Transcribe exactly the line containing "(753, 229) = (279, 181): green" plus every later line in the data.

"""

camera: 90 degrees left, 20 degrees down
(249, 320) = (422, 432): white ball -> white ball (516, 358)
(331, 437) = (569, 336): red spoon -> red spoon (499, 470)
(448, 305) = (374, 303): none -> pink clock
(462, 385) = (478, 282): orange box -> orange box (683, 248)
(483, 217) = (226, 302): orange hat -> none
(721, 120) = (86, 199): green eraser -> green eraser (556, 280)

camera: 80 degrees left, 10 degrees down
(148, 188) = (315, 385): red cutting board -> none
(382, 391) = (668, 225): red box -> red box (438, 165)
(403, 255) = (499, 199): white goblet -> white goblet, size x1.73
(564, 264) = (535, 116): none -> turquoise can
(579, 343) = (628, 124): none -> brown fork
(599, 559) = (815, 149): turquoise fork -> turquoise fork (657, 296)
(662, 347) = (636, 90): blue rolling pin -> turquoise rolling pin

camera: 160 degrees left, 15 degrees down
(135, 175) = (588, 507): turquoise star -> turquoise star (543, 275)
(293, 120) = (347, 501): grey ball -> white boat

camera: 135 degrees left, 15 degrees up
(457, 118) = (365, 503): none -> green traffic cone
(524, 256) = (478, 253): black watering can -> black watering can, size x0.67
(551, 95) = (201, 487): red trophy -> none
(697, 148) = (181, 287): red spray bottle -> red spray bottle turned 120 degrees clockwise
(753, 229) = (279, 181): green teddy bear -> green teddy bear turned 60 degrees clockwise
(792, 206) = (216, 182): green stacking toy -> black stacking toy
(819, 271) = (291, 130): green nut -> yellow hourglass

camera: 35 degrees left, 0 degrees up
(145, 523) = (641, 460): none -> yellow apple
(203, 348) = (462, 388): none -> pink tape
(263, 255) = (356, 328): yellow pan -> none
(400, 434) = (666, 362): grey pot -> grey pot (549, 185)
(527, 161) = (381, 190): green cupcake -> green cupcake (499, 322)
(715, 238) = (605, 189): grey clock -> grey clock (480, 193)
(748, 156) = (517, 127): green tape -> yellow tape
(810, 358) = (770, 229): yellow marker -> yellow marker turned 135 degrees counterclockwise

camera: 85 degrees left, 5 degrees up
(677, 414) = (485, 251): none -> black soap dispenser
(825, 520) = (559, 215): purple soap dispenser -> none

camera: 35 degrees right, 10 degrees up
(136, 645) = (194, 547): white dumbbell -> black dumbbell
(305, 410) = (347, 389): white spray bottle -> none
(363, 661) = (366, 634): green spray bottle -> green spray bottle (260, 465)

"""

→ Answer area:
(753, 229) = (279, 181): green teddy bear -> green teddy bear turned 60 degrees clockwise
(792, 206) = (216, 182): green stacking toy -> black stacking toy
(819, 271) = (291, 130): green nut -> yellow hourglass

camera: 35 degrees left, 0 degrees up
(145, 523) = (641, 460): none -> yellow apple
(203, 348) = (462, 388): none -> pink tape
(263, 255) = (356, 328): yellow pan -> none
(400, 434) = (666, 362): grey pot -> grey pot (549, 185)
(527, 161) = (381, 190): green cupcake -> green cupcake (499, 322)
(715, 238) = (605, 189): grey clock -> grey clock (480, 193)
(748, 156) = (517, 127): green tape -> yellow tape
(810, 358) = (770, 229): yellow marker -> yellow marker turned 135 degrees counterclockwise

camera: 85 degrees left, 5 degrees up
(677, 414) = (485, 251): none -> black soap dispenser
(825, 520) = (559, 215): purple soap dispenser -> none

camera: 35 degrees right, 10 degrees up
(136, 645) = (194, 547): white dumbbell -> black dumbbell
(305, 410) = (347, 389): white spray bottle -> none
(363, 661) = (366, 634): green spray bottle -> green spray bottle (260, 465)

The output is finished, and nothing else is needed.